> What you have to do: Gather every line of the entries below that contains the string "kern", and copy each one in full.

╭─ Available data

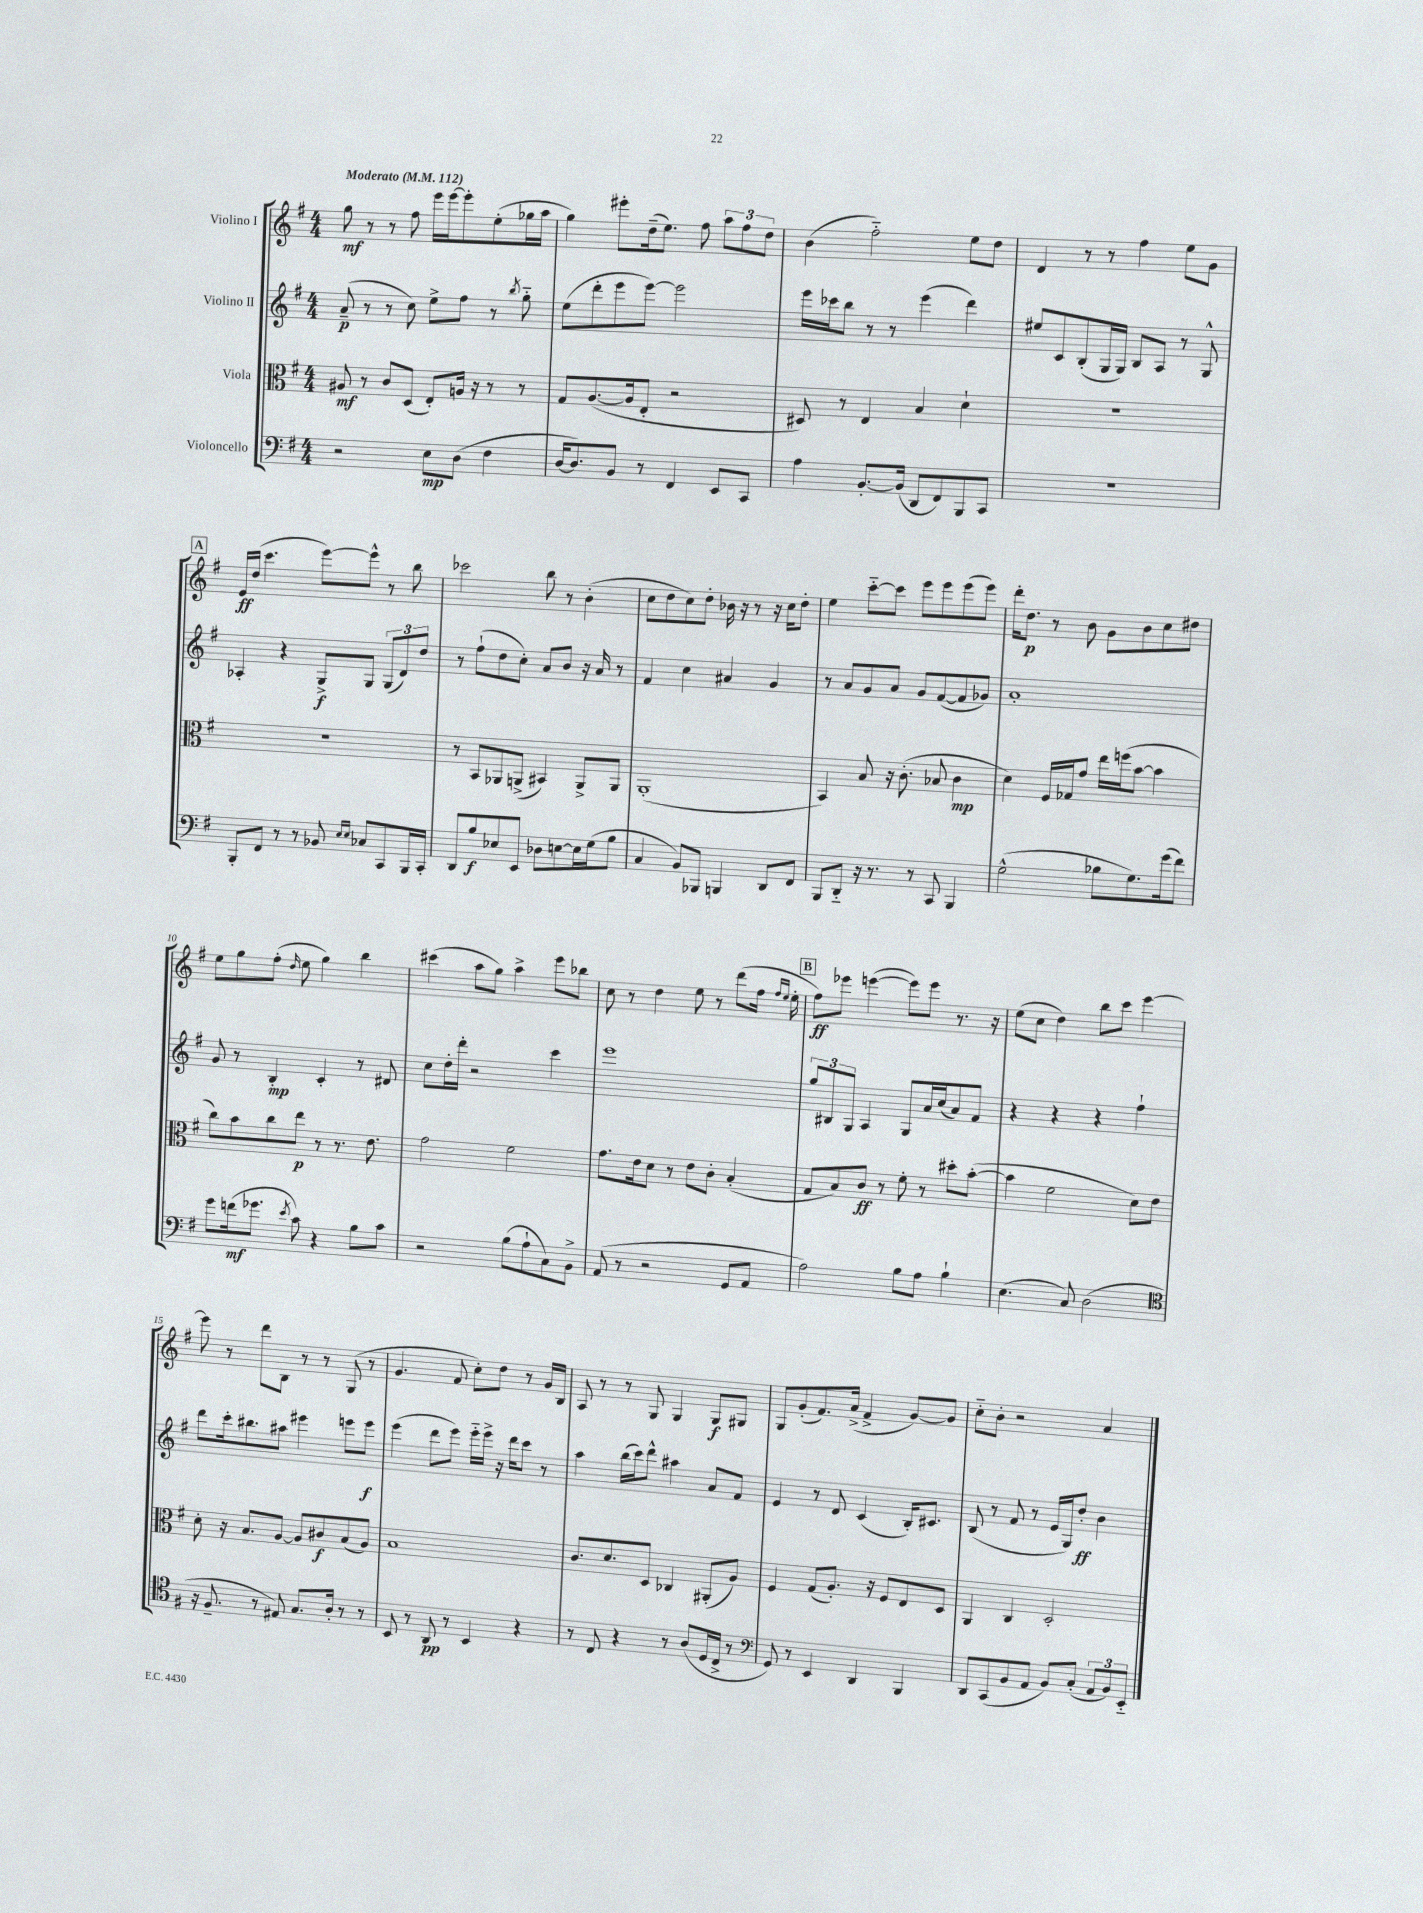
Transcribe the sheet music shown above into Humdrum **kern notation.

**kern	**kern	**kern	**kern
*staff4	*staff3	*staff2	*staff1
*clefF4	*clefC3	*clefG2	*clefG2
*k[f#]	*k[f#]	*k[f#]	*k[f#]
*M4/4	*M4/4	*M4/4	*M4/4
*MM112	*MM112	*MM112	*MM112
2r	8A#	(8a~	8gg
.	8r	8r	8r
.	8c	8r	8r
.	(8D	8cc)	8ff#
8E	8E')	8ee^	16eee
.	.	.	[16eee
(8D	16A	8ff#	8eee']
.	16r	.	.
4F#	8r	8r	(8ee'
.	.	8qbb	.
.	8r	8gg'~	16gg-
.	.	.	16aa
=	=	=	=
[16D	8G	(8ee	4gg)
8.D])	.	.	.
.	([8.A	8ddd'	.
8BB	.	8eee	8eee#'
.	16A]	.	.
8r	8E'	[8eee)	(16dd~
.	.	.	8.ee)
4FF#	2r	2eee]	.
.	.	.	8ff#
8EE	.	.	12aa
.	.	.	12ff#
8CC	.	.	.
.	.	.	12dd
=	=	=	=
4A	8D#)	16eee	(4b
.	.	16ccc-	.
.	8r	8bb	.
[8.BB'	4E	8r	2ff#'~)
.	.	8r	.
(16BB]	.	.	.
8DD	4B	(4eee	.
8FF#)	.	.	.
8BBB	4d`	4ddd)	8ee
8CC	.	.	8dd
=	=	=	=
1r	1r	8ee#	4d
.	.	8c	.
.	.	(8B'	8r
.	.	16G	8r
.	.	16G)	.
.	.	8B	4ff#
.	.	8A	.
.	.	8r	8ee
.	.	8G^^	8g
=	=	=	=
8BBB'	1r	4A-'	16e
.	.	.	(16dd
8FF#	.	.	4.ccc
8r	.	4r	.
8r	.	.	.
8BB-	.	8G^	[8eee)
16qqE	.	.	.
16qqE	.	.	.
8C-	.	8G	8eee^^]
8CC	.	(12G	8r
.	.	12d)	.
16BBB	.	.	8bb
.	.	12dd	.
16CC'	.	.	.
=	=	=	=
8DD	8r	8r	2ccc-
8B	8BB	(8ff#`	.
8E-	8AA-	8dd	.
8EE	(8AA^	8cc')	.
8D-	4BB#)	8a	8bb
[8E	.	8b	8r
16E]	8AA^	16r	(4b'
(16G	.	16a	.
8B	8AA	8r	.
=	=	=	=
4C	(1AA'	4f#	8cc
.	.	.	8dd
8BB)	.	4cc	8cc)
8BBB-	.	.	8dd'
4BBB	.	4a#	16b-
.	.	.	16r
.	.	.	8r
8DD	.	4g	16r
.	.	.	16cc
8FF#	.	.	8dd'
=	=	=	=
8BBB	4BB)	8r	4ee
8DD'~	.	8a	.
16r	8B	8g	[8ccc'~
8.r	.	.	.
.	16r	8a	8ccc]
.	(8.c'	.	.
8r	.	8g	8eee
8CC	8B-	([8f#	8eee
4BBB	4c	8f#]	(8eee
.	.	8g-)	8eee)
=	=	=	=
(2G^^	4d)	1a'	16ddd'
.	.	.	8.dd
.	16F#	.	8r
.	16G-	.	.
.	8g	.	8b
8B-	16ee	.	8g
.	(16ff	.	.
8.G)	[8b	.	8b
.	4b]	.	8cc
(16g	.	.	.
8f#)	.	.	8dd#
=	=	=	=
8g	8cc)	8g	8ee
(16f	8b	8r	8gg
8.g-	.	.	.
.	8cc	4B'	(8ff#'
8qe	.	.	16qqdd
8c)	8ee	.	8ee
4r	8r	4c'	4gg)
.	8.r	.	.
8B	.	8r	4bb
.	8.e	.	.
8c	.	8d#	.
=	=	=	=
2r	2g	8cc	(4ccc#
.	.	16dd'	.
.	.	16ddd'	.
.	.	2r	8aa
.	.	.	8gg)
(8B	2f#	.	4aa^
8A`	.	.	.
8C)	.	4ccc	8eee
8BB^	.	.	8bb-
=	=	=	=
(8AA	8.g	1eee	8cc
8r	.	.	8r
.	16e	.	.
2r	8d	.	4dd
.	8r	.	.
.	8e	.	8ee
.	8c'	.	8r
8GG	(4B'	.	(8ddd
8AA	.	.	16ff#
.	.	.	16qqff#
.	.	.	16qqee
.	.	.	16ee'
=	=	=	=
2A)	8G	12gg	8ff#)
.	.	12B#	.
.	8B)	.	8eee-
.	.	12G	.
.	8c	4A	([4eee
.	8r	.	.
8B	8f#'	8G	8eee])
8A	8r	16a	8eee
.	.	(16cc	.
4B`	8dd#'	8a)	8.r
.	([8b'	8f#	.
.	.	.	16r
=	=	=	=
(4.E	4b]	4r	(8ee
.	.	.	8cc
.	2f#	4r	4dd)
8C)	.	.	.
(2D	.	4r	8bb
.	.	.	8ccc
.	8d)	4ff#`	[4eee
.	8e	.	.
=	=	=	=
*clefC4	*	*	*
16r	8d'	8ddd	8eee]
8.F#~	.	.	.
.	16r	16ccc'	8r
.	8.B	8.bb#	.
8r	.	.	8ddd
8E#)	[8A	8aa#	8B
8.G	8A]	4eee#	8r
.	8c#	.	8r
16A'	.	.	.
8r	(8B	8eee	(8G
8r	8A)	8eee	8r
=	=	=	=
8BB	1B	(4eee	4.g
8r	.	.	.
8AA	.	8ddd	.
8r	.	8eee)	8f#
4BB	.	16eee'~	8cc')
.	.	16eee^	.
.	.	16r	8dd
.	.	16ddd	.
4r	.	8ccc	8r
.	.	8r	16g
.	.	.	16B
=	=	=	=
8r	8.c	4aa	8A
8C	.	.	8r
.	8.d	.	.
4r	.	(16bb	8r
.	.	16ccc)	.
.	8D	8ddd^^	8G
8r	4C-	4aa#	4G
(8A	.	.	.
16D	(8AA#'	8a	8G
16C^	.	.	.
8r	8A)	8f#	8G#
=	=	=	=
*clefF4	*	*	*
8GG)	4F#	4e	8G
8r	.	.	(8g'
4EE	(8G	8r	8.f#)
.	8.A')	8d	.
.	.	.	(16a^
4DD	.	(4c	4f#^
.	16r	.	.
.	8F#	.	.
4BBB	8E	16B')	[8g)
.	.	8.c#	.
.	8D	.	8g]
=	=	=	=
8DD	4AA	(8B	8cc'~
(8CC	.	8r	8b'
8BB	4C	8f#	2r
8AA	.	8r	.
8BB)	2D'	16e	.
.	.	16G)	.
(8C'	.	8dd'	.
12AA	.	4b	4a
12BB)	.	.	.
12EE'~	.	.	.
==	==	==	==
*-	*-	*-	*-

╰─

> Completed exercise:
Transcribe the sheet music shown above into Humdrum **kern notation.
**kern	**kern	**kern	**kern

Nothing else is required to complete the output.